What needs to be done
An exact repetition of the data below, without images, is the expected answer.

Exercise material
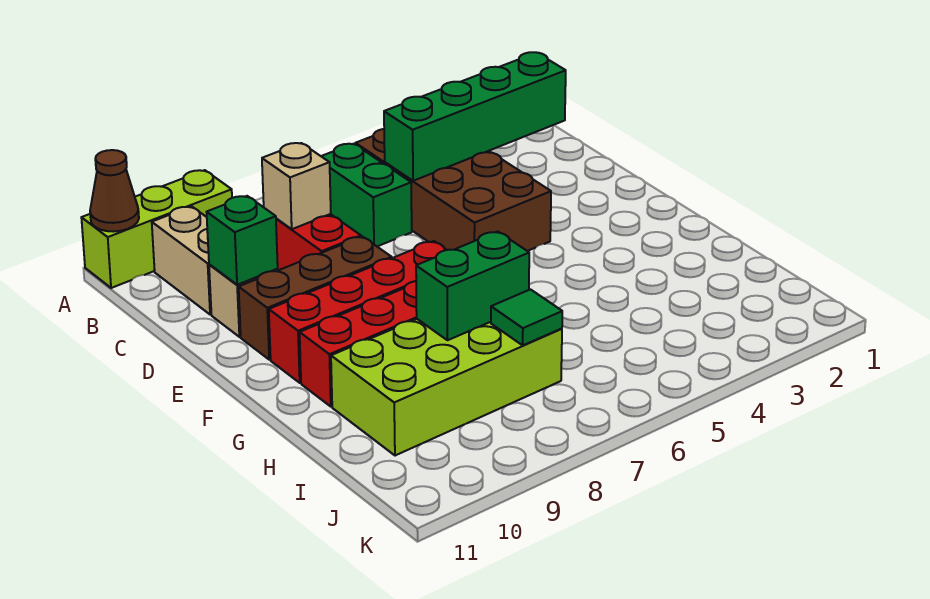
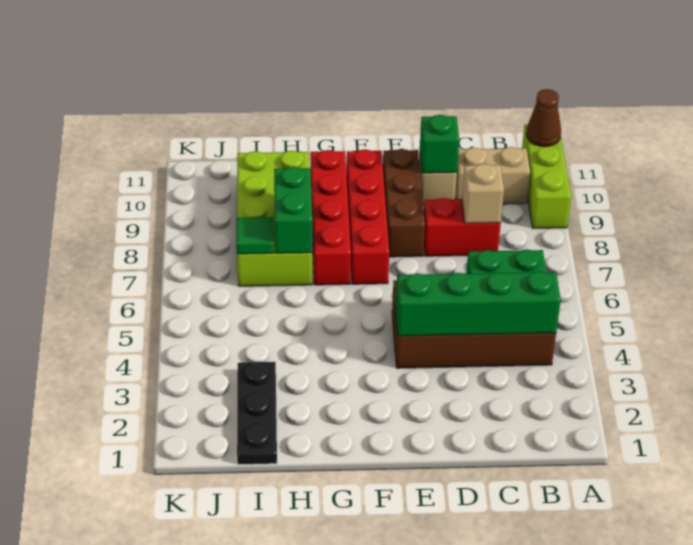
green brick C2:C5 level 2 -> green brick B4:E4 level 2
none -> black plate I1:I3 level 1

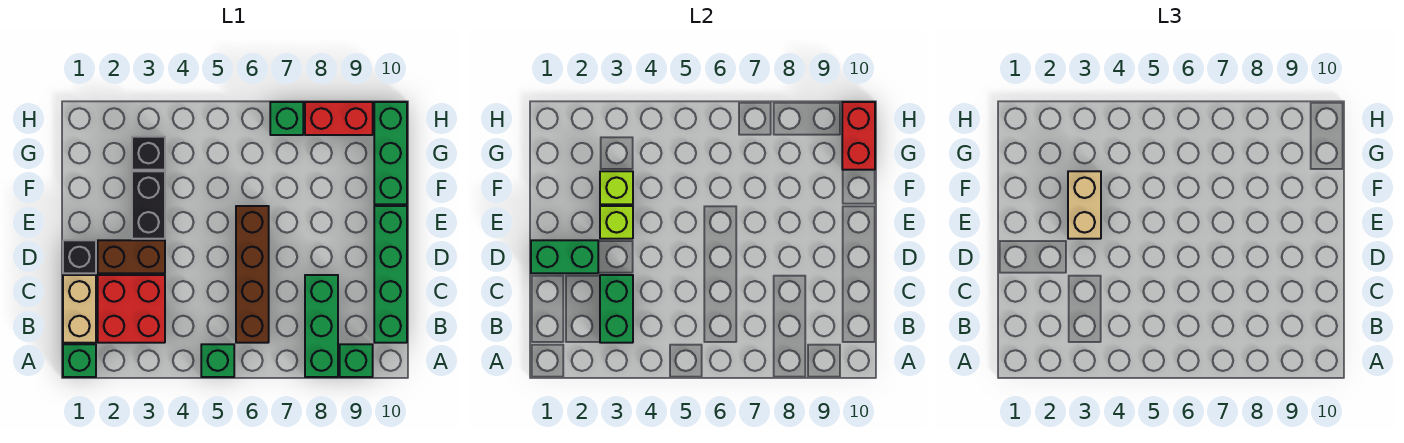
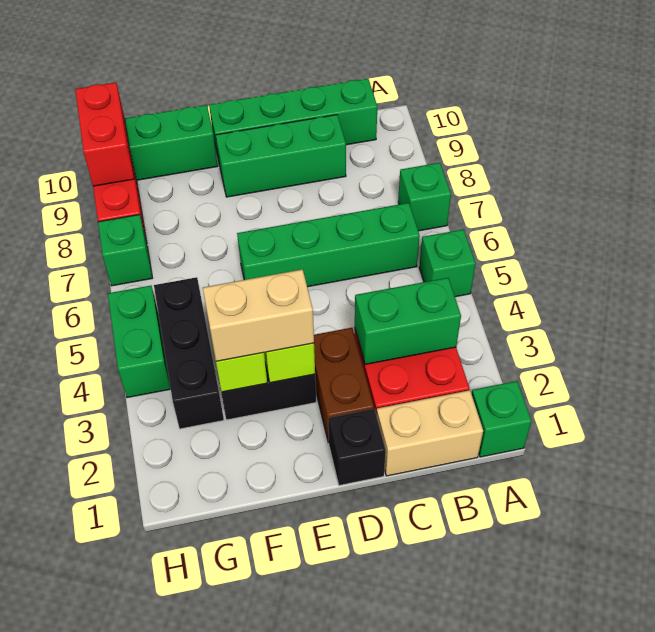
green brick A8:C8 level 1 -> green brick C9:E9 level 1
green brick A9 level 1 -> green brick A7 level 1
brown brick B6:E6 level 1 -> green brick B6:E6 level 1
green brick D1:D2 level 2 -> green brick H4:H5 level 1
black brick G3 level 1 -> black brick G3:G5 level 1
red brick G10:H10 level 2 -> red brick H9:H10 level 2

Solution to this task
green brick C2:C5 level 2 -> green brick B4:E4 level 2
none -> black plate I1:I3 level 1

green brick A8:C8 level 1 -> green brick C9:E9 level 1
green brick A9 level 1 -> green brick A7 level 1
brown brick B6:E6 level 1 -> green brick B6:E6 level 1
green brick D1:D2 level 2 -> green brick H4:H5 level 1
black brick G3 level 1 -> black brick G3:G5 level 1
red brick G10:H10 level 2 -> red brick H9:H10 level 2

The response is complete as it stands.